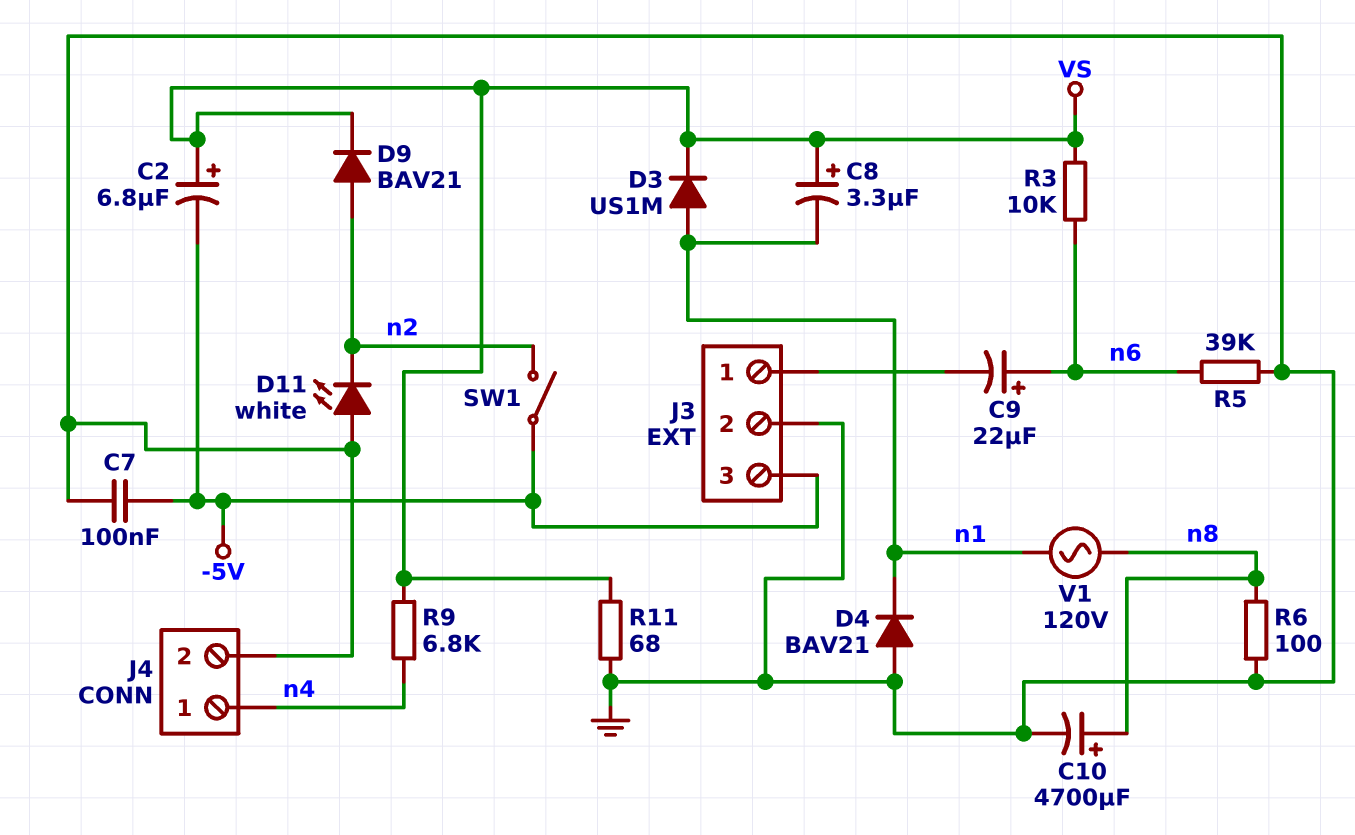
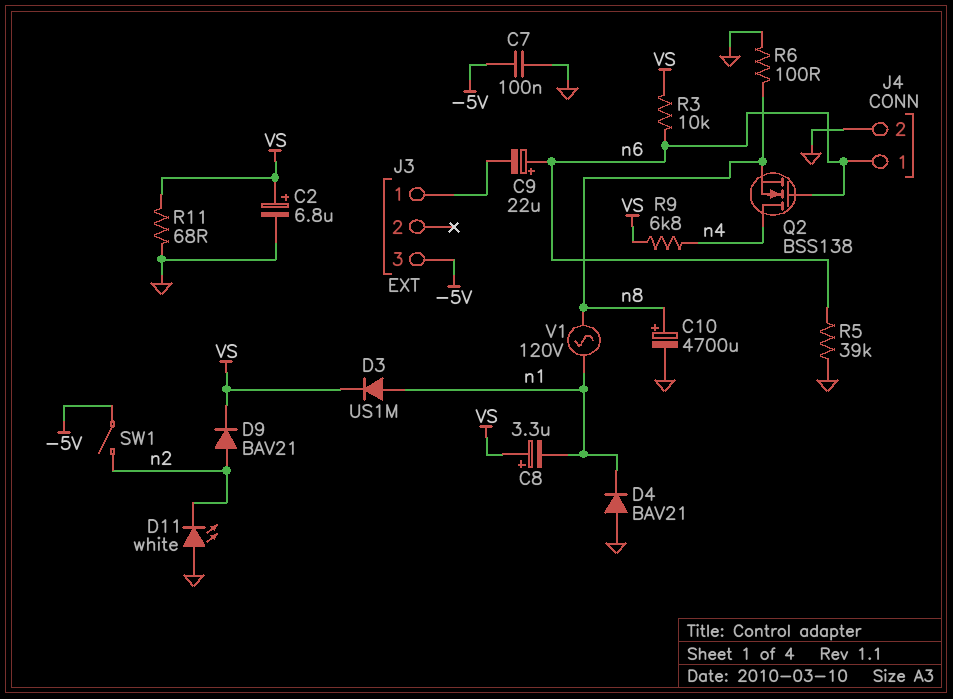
C2: 6.8uF (plus VS, minus -5V) -> 6.8uF (plus VS, minus GND)
J3 pin 2: GND -> none
J4 pin 1: n4 -> n6
Q2: none -> NMOS BSS138 (G n6, D n4, S n8)

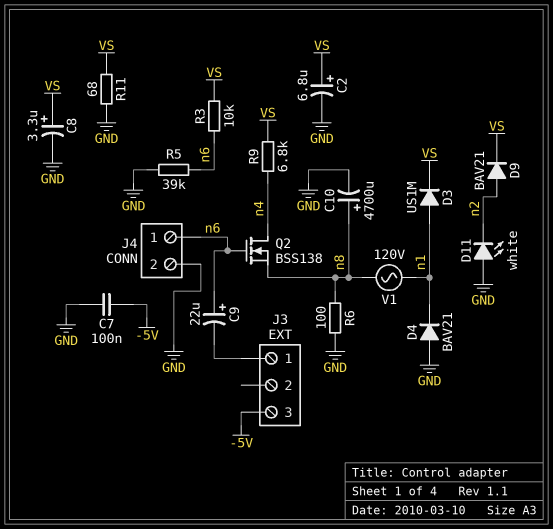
C8: 3.3uF (plus VS, minus n1) -> 3.3uF (plus VS, minus GND)
SW1: switch (-5V, n2) -> none

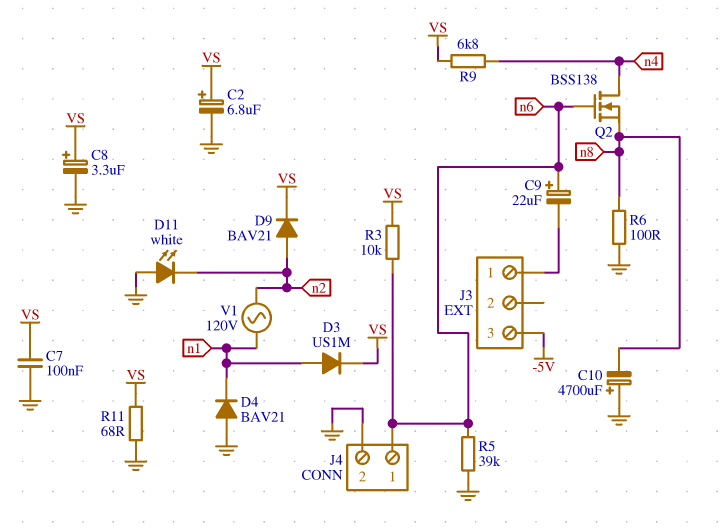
C7: 100nF (-5V, GND) -> 100nF (GND, VS)
C10: 4700uF (plus n8, minus GND) -> 4700uF (plus GND, minus n8)
V1: AC 120V (n1, n8) -> AC 120V (n1, n2)

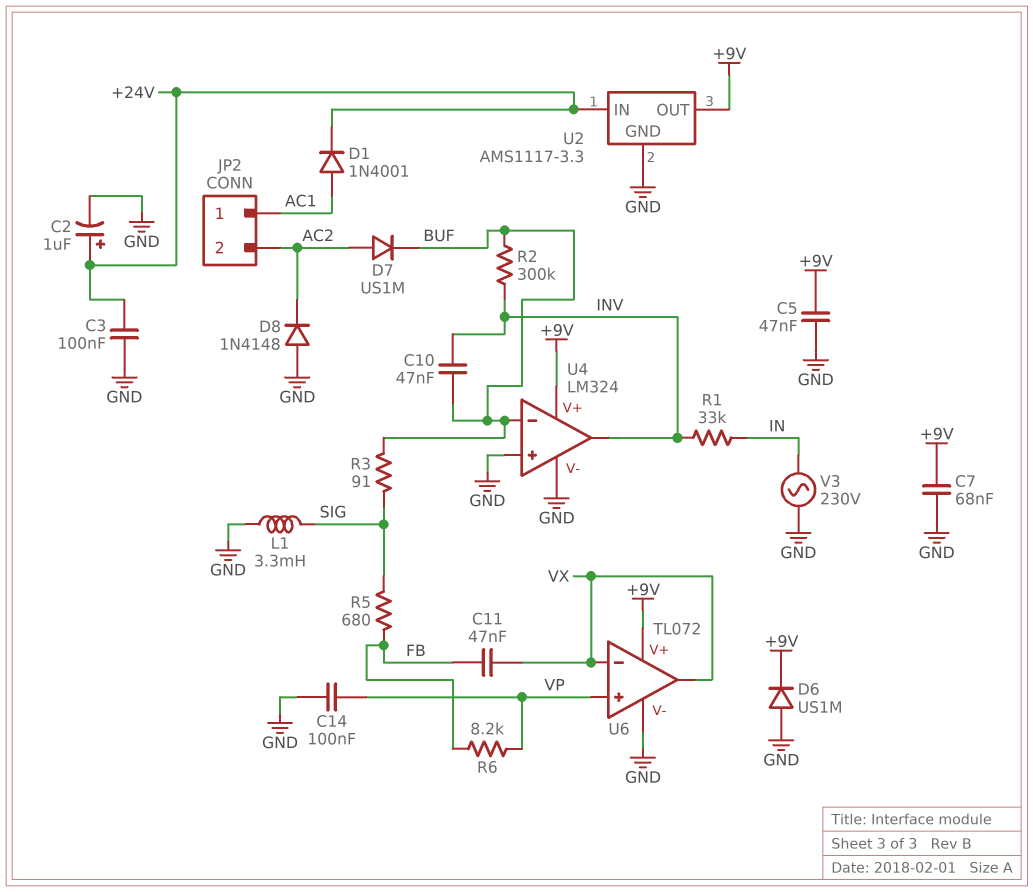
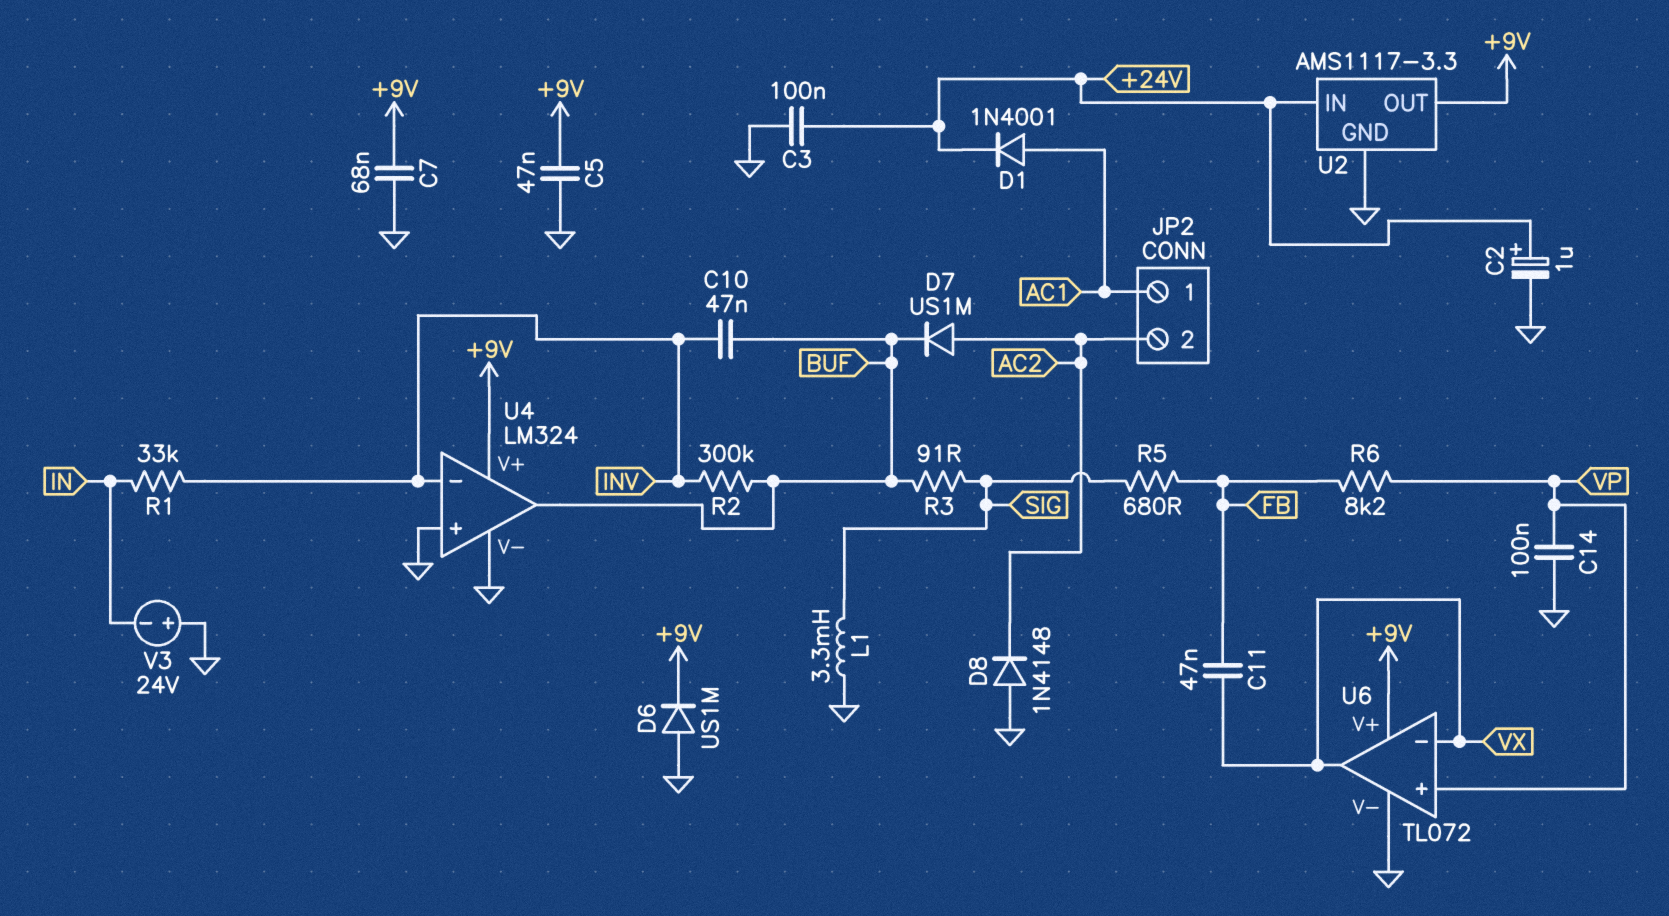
U4 pin in-: BUF -> INV
U4 pin out: INV -> BUF
V3: AC 230V (GND, IN) -> 24V (plus GND, minus IN)

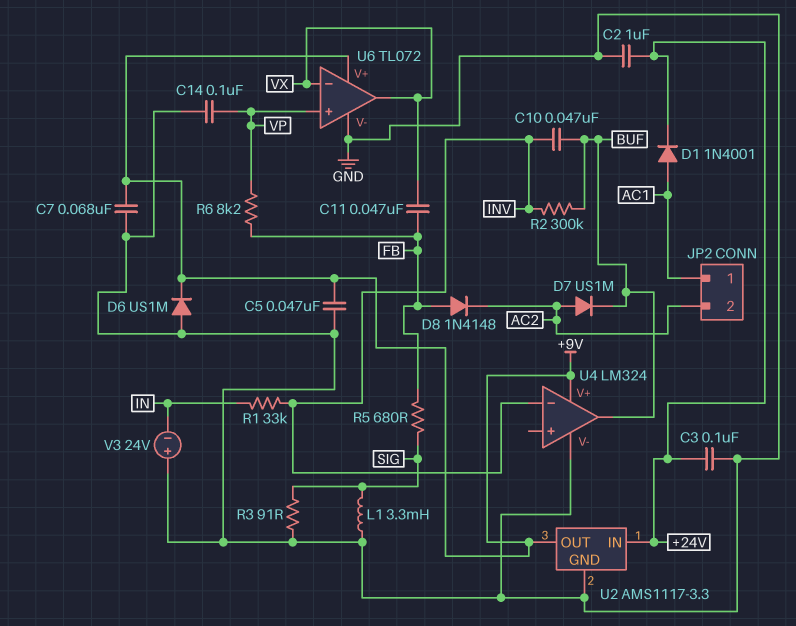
C2: 1uF (plus +24V, minus GND) -> 1uF (+24V, GND)
D8: diode 1N4148 (A GND, K AC2) -> diode 1N4148 (A FB, K AC2)
R3: 91 (BUF, SIG) -> 91 (GND, SIG)
U4 pin in+: GND -> none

Problem requirements | Count every line of the material that holds the string "none", then give the total alone.

Task answer | 4